TASK DIRECTIONS:
An identical copy of every entry below is the required output.
(EXTRACTED DATA)
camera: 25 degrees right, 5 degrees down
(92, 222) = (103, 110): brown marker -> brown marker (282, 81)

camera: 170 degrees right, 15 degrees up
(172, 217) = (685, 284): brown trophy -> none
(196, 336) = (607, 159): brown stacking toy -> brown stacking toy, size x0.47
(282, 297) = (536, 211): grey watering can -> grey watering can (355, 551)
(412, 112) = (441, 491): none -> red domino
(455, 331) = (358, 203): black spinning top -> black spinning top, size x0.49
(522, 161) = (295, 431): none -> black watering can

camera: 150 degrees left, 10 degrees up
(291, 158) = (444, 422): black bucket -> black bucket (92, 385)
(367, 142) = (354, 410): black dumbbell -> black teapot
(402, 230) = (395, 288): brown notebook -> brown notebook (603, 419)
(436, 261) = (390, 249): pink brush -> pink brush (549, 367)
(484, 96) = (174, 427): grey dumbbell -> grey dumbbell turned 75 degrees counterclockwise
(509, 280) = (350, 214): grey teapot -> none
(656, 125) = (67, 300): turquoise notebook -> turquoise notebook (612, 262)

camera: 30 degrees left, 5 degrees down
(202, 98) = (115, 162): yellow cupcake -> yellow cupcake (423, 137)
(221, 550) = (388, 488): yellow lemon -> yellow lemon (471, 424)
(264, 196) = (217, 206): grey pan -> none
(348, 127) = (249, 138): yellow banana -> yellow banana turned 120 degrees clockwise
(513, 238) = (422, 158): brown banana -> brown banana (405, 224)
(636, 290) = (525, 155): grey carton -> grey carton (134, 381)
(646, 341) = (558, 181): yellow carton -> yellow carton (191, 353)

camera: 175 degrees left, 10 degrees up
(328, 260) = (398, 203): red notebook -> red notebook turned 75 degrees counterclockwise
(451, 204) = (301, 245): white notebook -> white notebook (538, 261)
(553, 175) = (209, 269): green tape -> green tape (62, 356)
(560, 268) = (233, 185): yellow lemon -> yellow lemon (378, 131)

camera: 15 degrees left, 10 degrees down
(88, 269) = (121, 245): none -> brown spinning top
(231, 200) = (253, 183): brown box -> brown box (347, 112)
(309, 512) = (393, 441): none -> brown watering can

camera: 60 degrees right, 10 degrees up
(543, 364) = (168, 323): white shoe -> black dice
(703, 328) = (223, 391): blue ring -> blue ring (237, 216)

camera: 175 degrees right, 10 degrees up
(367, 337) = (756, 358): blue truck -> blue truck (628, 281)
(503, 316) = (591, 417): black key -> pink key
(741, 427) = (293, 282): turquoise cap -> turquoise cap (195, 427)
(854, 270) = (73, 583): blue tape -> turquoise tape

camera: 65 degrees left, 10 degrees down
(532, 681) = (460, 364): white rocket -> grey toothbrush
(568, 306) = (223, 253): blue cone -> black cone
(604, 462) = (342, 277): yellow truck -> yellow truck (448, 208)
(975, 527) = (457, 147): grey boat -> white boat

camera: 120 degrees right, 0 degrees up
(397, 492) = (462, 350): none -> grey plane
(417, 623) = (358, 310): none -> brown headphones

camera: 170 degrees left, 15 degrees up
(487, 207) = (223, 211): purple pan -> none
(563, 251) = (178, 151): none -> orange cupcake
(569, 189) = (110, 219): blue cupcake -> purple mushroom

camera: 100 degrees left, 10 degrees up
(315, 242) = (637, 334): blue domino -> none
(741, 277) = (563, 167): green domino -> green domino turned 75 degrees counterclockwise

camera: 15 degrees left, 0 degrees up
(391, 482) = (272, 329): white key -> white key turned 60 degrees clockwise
(End EXTRACTED DATA)
RESPONSE AREA:
camera: 25 degrees right, 5 degrees down
(92, 222) = (103, 110): brown marker -> brown marker (282, 81)

camera: 170 degrees right, 15 degrees up
(172, 217) = (685, 284): brown trophy -> none
(196, 336) = (607, 159): brown stacking toy -> brown stacking toy, size x0.47
(282, 297) = (536, 211): grey watering can -> grey watering can (355, 551)
(412, 112) = (441, 491): none -> red domino
(455, 331) = (358, 203): black spinning top -> black spinning top, size x0.49
(522, 161) = (295, 431): none -> black watering can

camera: 150 degrees left, 10 degrees up
(291, 158) = (444, 422): black bucket -> black bucket (92, 385)
(367, 142) = (354, 410): black dumbbell -> black teapot
(402, 230) = (395, 288): brown notebook -> brown notebook (603, 419)
(436, 261) = (390, 249): pink brush -> pink brush (549, 367)
(484, 96) = (174, 427): grey dumbbell -> grey dumbbell turned 75 degrees counterclockwise
(509, 280) = (350, 214): grey teapot -> none
(656, 125) = (67, 300): turquoise notebook -> turquoise notebook (612, 262)

camera: 30 degrees left, 5 degrees down
(202, 98) = (115, 162): yellow cupcake -> yellow cupcake (423, 137)
(221, 550) = (388, 488): yellow lemon -> yellow lemon (471, 424)
(264, 196) = (217, 206): grey pan -> none
(348, 127) = (249, 138): yellow banana -> yellow banana turned 120 degrees clockwise
(513, 238) = (422, 158): brown banana -> brown banana (405, 224)
(636, 290) = (525, 155): grey carton -> grey carton (134, 381)
(646, 341) = (558, 181): yellow carton -> yellow carton (191, 353)

camera: 175 degrees left, 10 degrees up
(328, 260) = (398, 203): red notebook -> red notebook turned 75 degrees counterclockwise
(451, 204) = (301, 245): white notebook -> white notebook (538, 261)
(553, 175) = (209, 269): green tape -> green tape (62, 356)
(560, 268) = (233, 185): yellow lemon -> yellow lemon (378, 131)

camera: 15 degrees left, 10 degrees down
(88, 269) = (121, 245): none -> brown spinning top
(231, 200) = (253, 183): brown box -> brown box (347, 112)
(309, 512) = (393, 441): none -> brown watering can

camera: 60 degrees right, 10 degrees up
(543, 364) = (168, 323): white shoe -> black dice
(703, 328) = (223, 391): blue ring -> blue ring (237, 216)

camera: 175 degrees right, 10 degrees up
(367, 337) = (756, 358): blue truck -> blue truck (628, 281)
(503, 316) = (591, 417): black key -> pink key
(741, 427) = (293, 282): turquoise cap -> turquoise cap (195, 427)
(854, 270) = (73, 583): blue tape -> turquoise tape

camera: 65 degrees left, 10 degrees down
(532, 681) = (460, 364): white rocket -> grey toothbrush
(568, 306) = (223, 253): blue cone -> black cone
(604, 462) = (342, 277): yellow truck -> yellow truck (448, 208)
(975, 527) = (457, 147): grey boat -> white boat

camera: 120 degrees right, 0 degrees up
(397, 492) = (462, 350): none -> grey plane
(417, 623) = (358, 310): none -> brown headphones

camera: 170 degrees left, 15 degrees up
(487, 207) = (223, 211): purple pan -> none
(563, 251) = (178, 151): none -> orange cupcake
(569, 189) = (110, 219): blue cupcake -> purple mushroom

camera: 100 degrees left, 10 degrees up
(315, 242) = (637, 334): blue domino -> none
(741, 277) = (563, 167): green domino -> green domino turned 75 degrees counterclockwise

camera: 15 degrees left, 0 degrees up
(391, 482) = (272, 329): white key -> white key turned 60 degrees clockwise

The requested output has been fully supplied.